-------- Material for the task
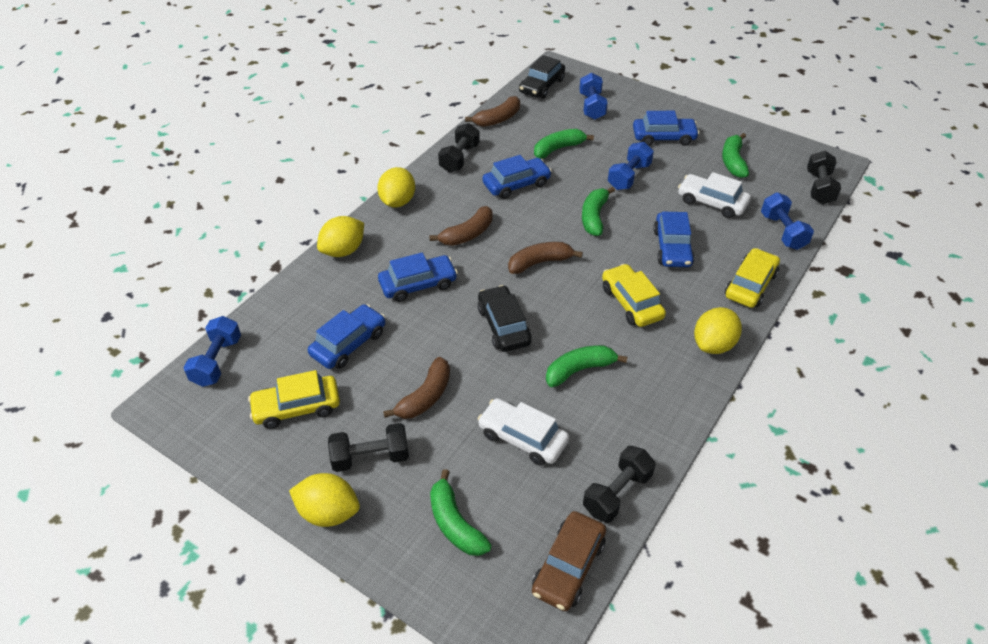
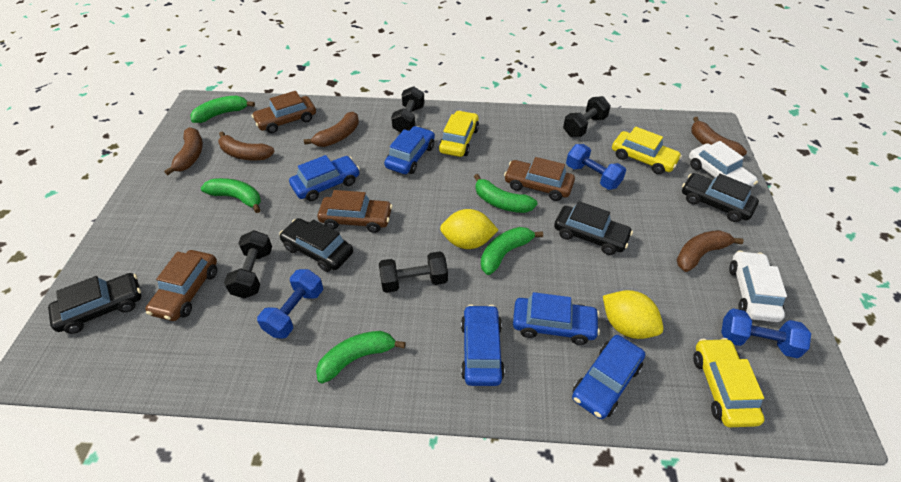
black car: 2 -> 4
blue dumbbell: 4 -> 3
brown banana: 4 -> 5
brown car: 1 -> 4
yellow lemon: 4 -> 2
----------------
• What the task requires
What is needed is an exact repetition of every entry, without the pictures.

• Task response
black car: 2 -> 4
blue dumbbell: 4 -> 3
brown banana: 4 -> 5
brown car: 1 -> 4
yellow lemon: 4 -> 2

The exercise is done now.